> [What the exercise asks] Only the lines from the line containing "(268, 225) = (357, 600): green" to the end of the entries, both included, belong in your answer, and each must match exactly.

[Items from a data source]
══════════════════════════════
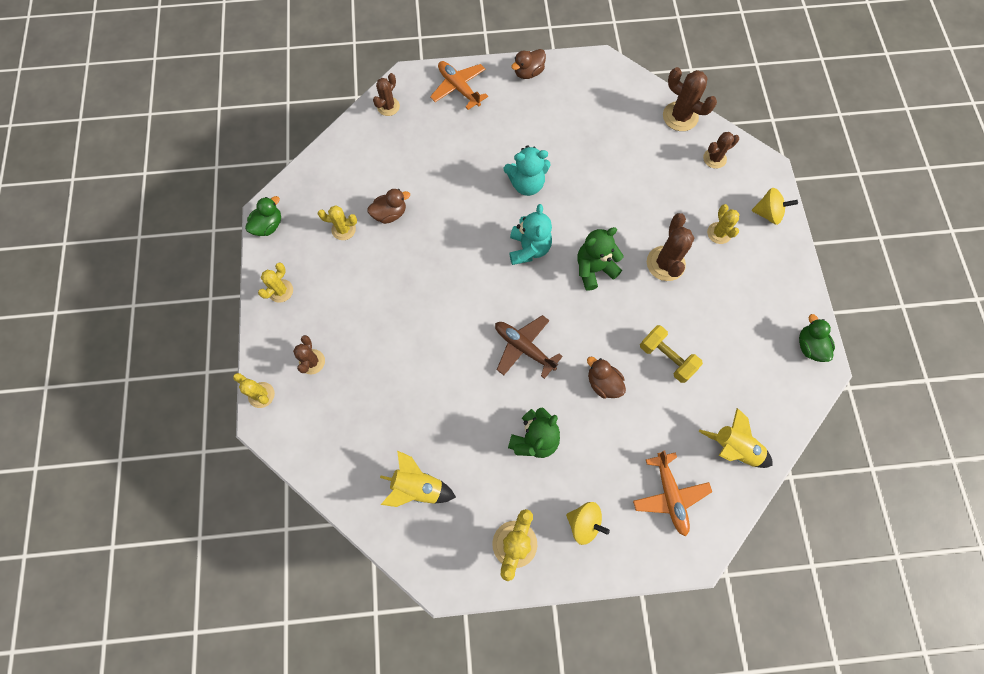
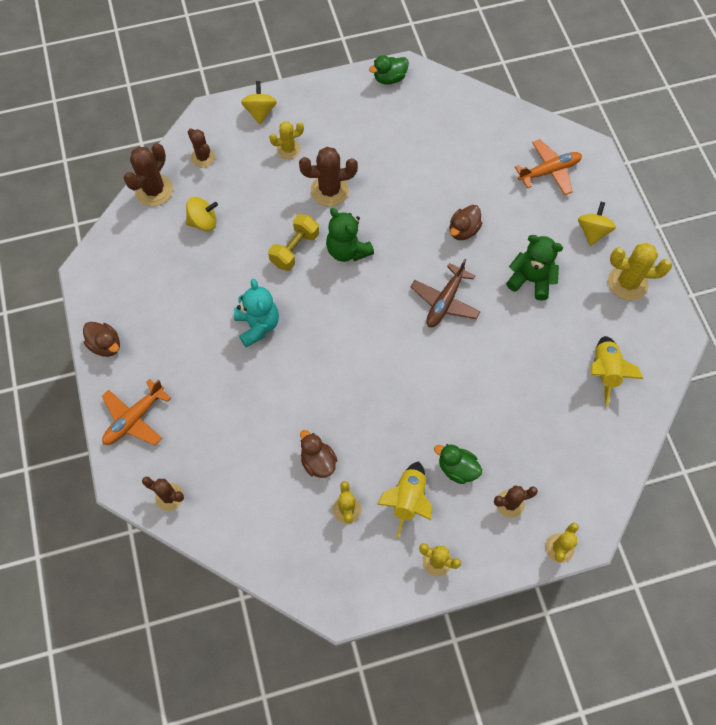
camera: 100 degrees left, 5 degrees down
(268, 225) = (357, 600): green duck -> green duck (457, 468)
(529, 249) = (336, 312): turquoise teddy bear -> none
(641, 152) = (203, 222): none -> yellow spinning top
(666, 358) = (426, 183): yellow dumbbell -> yellow dumbbell (295, 249)
(733, 448) = (495, 129): yellow rocket -> yellow rocket (408, 500)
══════════════════════════════
> [Exercise response]
(268, 225) = (357, 600): green duck -> green duck (457, 468)
(529, 249) = (336, 312): turquoise teddy bear -> none
(641, 152) = (203, 222): none -> yellow spinning top
(666, 358) = (426, 183): yellow dumbbell -> yellow dumbbell (295, 249)
(733, 448) = (495, 129): yellow rocket -> yellow rocket (408, 500)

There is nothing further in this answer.